[Required action]:
Leave out the images and output the records word for word.

===============

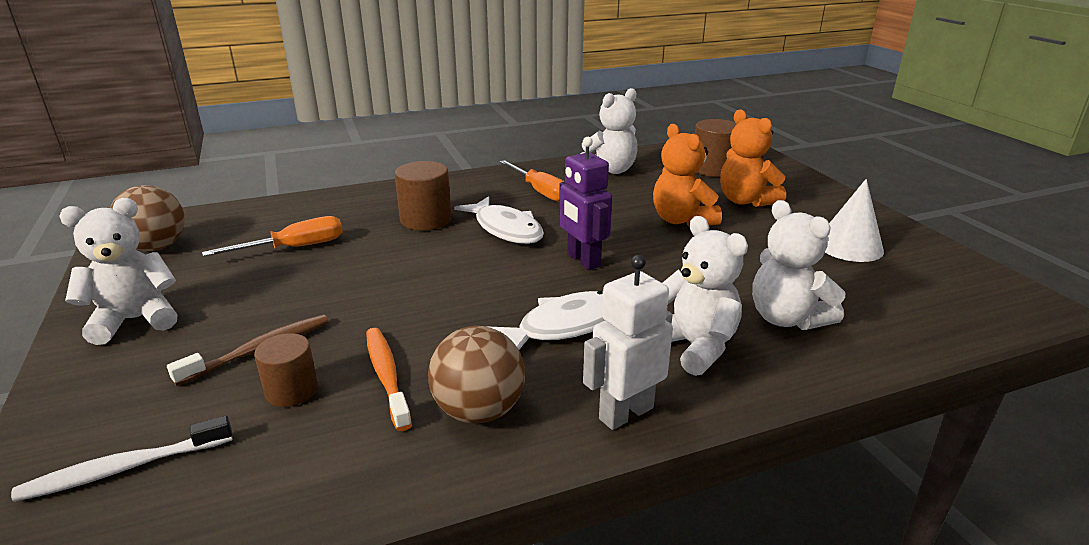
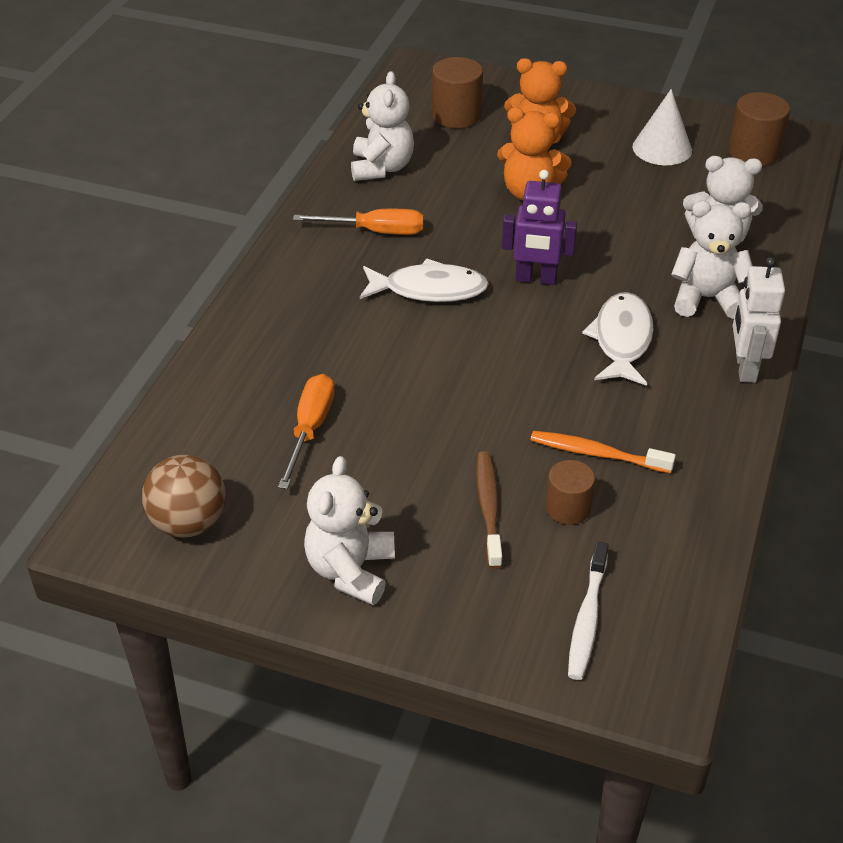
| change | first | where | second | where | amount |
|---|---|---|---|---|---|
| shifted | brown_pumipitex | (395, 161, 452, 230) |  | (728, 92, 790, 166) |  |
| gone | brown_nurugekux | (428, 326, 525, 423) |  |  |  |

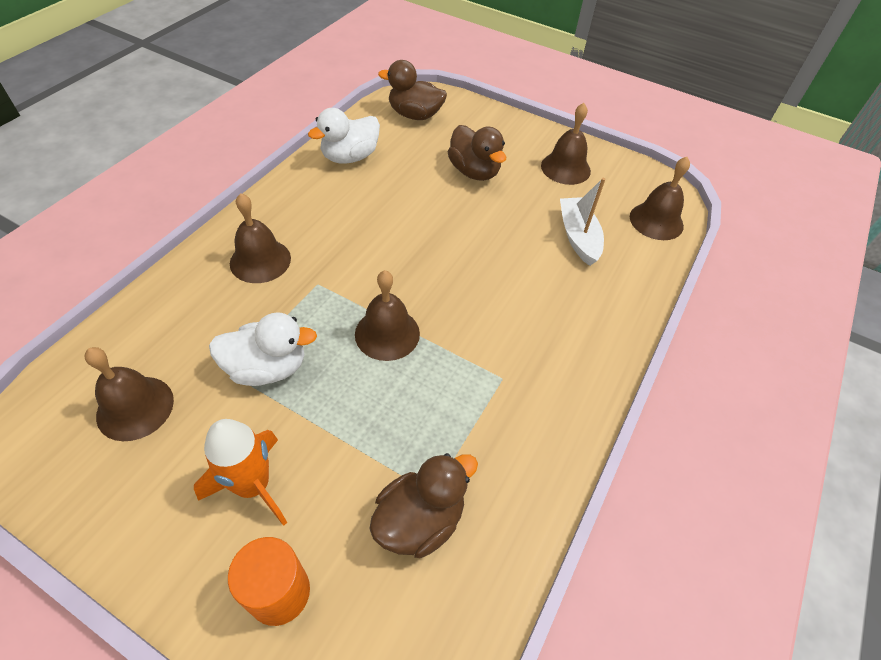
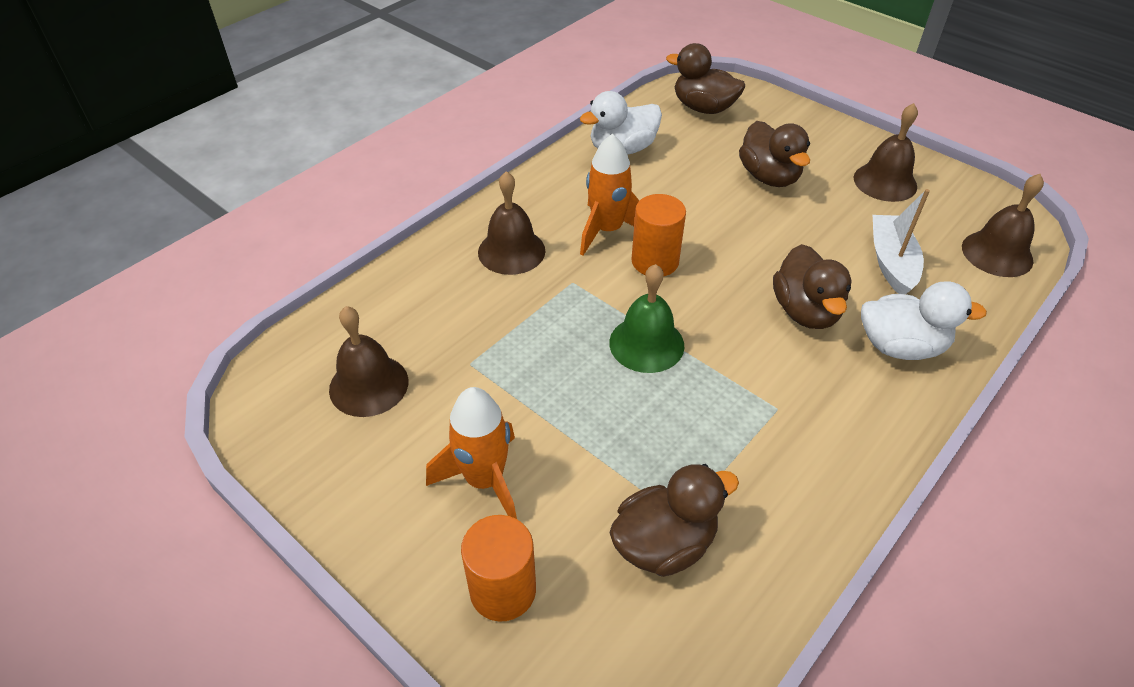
| change | first | where | second | where | amount |
|---|---|---|---|---|---|
| new |  |  | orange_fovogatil | (580, 134, 639, 255) |  |
| repainted | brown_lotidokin | (355, 270, 420, 361) | green_lotidokin | (609, 264, 684, 373) |  |
| new |  |  | orange_pumipitex | (632, 194, 686, 276) |  |
| new |  |  | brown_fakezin | (773, 244, 852, 329) |  |
| shifted | white_fakezin | (209, 312, 317, 386) |  | (861, 281, 987, 360) |  |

===============

[Solution]:
| change | first | where | second | where | amount |
|---|---|---|---|---|---|
| shifted | brown_pumipitex | (395, 161, 452, 230) |  | (728, 92, 790, 166) |  |
| gone | brown_nurugekux | (428, 326, 525, 423) |  |  |  |

| change | first | where | second | where | amount |
|---|---|---|---|---|---|
| new |  |  | orange_fovogatil | (580, 134, 639, 255) |  |
| repainted | brown_lotidokin | (355, 270, 420, 361) | green_lotidokin | (609, 264, 684, 373) |  |
| new |  |  | orange_pumipitex | (632, 194, 686, 276) |  |
| new |  |  | brown_fakezin | (773, 244, 852, 329) |  |
| shifted | white_fakezin | (209, 312, 317, 386) |  | (861, 281, 987, 360) |  |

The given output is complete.